# Problem requirements:
The stretch from the line with "camera: 75 degrees right, 0 degrees up" through the line with "(719, 212) = (717, 380): yellow" in the records below: write it out exactly, and nothing else.

# Records from a data source:

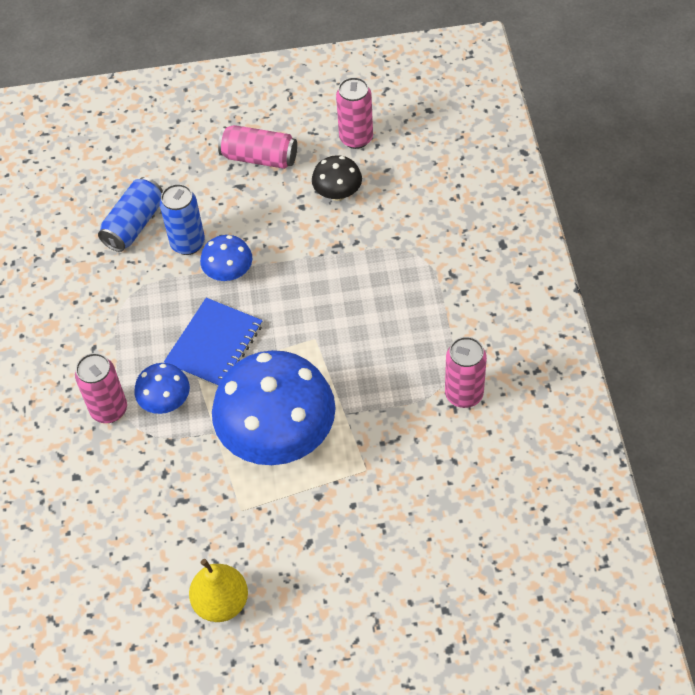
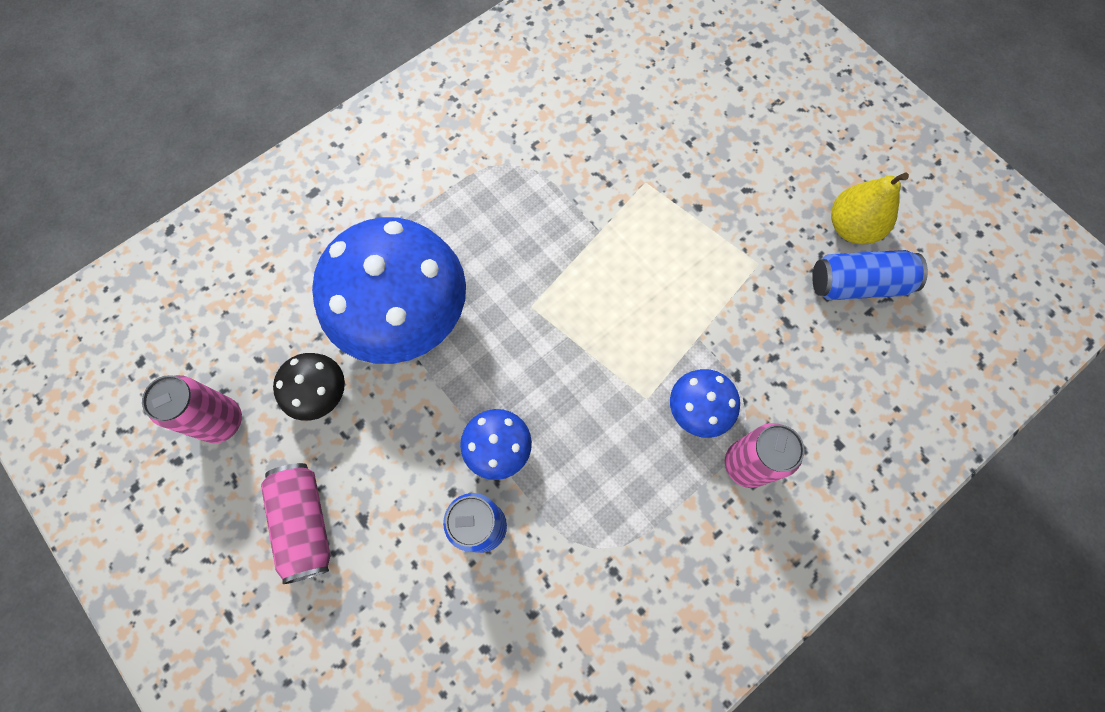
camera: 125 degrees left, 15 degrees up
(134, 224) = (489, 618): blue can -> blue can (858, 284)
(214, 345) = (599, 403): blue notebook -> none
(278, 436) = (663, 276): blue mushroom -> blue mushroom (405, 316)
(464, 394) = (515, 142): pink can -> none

==

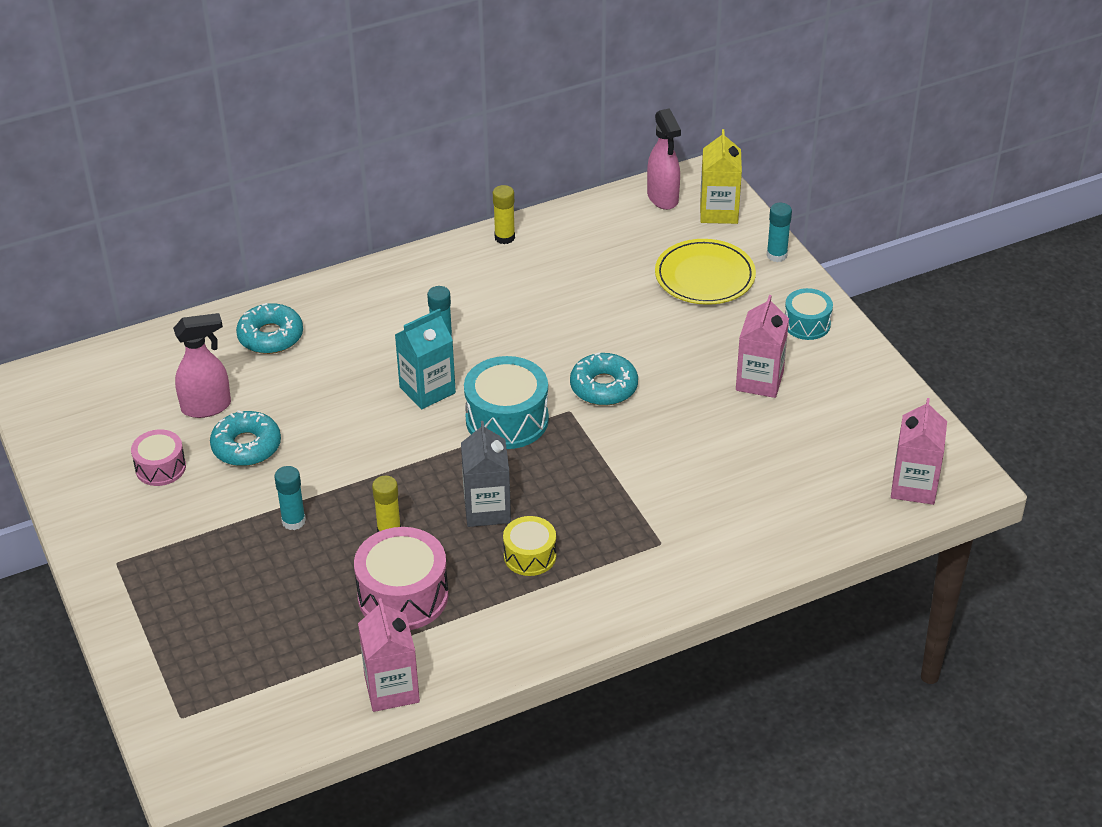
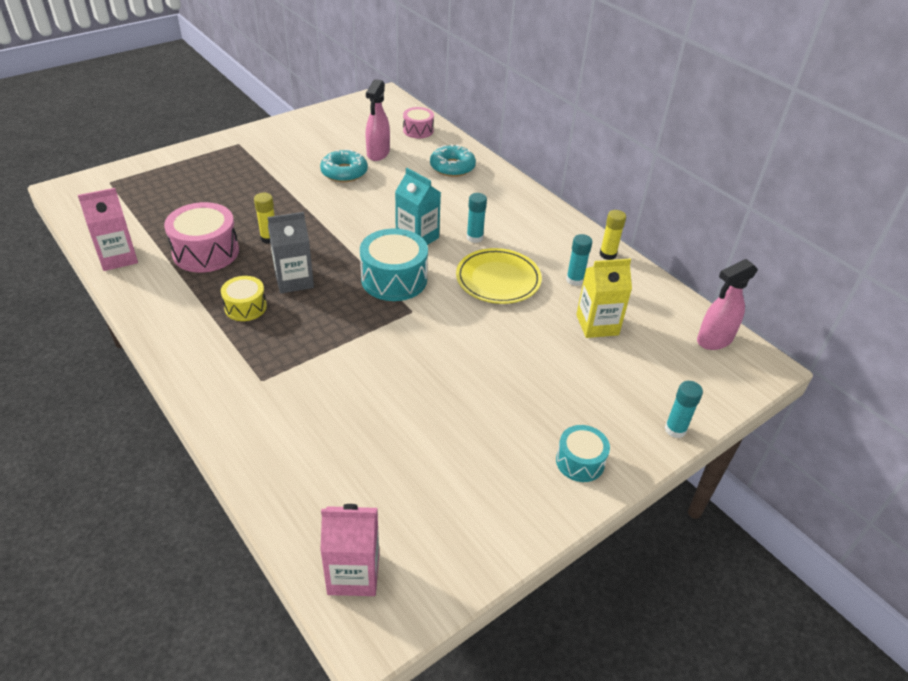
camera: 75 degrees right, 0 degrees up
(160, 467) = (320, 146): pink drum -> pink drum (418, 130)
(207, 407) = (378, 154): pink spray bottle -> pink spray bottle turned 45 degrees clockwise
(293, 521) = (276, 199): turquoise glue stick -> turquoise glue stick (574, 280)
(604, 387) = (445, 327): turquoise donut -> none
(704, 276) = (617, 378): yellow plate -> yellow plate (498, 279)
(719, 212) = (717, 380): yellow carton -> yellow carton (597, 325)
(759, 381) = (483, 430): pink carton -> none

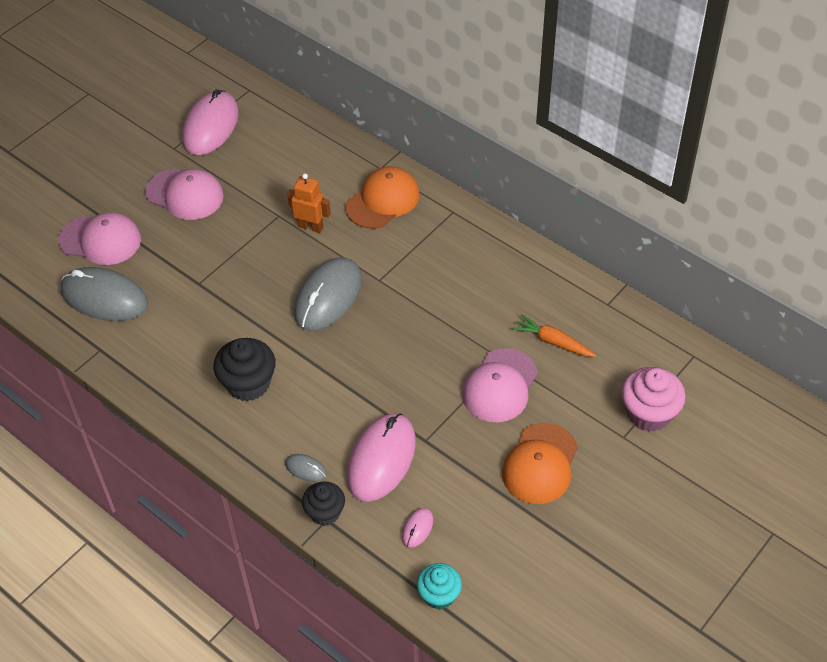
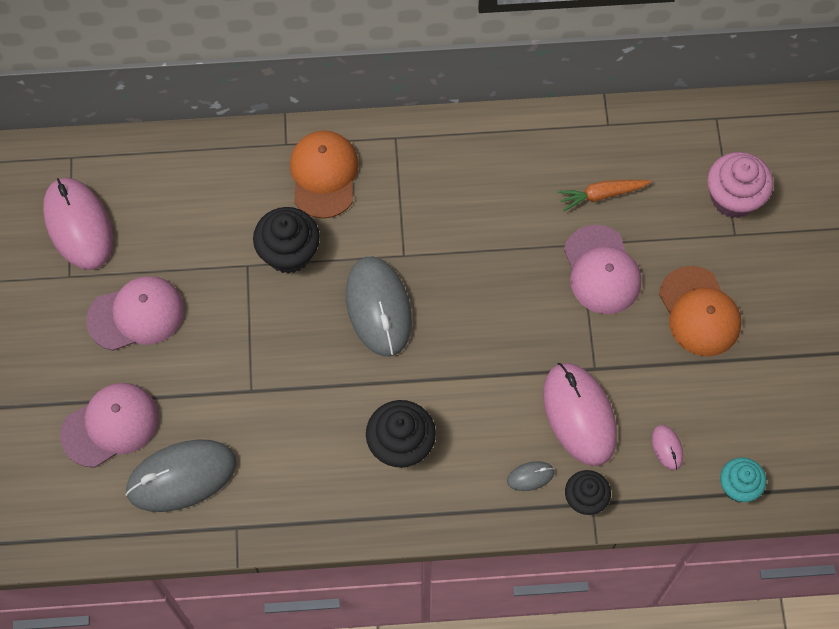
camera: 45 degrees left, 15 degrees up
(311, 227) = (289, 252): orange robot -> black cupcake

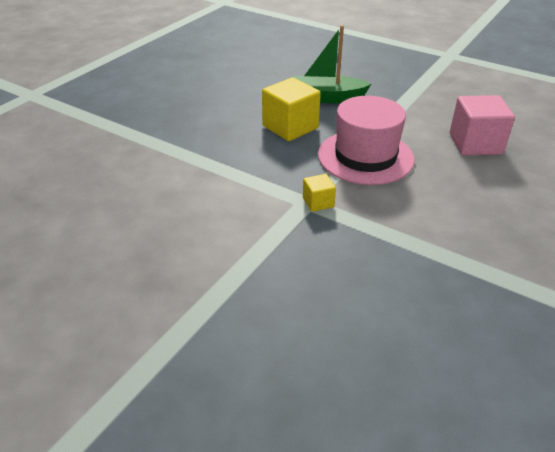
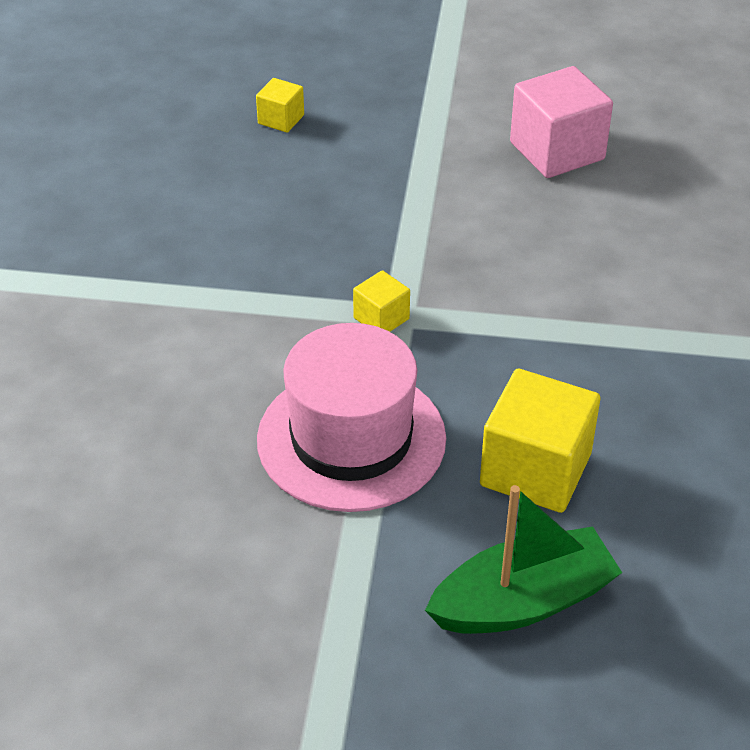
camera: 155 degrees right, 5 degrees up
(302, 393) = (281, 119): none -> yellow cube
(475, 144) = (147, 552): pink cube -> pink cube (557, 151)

==

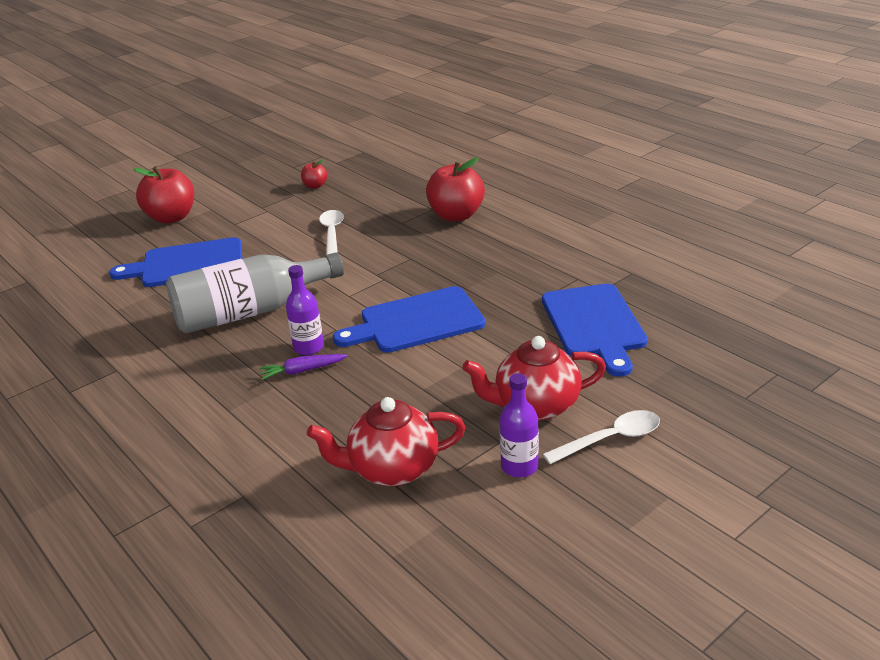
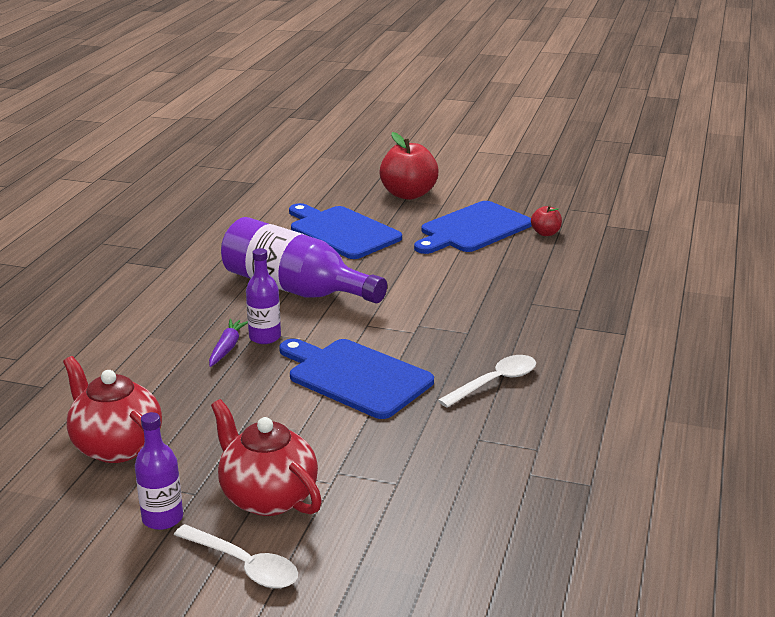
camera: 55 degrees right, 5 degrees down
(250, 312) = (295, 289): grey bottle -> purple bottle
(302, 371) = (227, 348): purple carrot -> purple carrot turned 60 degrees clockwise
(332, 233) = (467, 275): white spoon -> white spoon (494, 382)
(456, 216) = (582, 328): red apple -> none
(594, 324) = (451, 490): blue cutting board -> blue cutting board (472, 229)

# Solution to the exercise:
camera: 75 degrees right, 0 degrees up
(160, 467) = (320, 146): pink drum -> pink drum (418, 130)
(207, 407) = (378, 154): pink spray bottle -> pink spray bottle turned 45 degrees clockwise
(293, 521) = (276, 199): turquoise glue stick -> turquoise glue stick (574, 280)
(604, 387) = (445, 327): turquoise donut -> none
(704, 276) = (617, 378): yellow plate -> yellow plate (498, 279)
(719, 212) = (717, 380): yellow carton -> yellow carton (597, 325)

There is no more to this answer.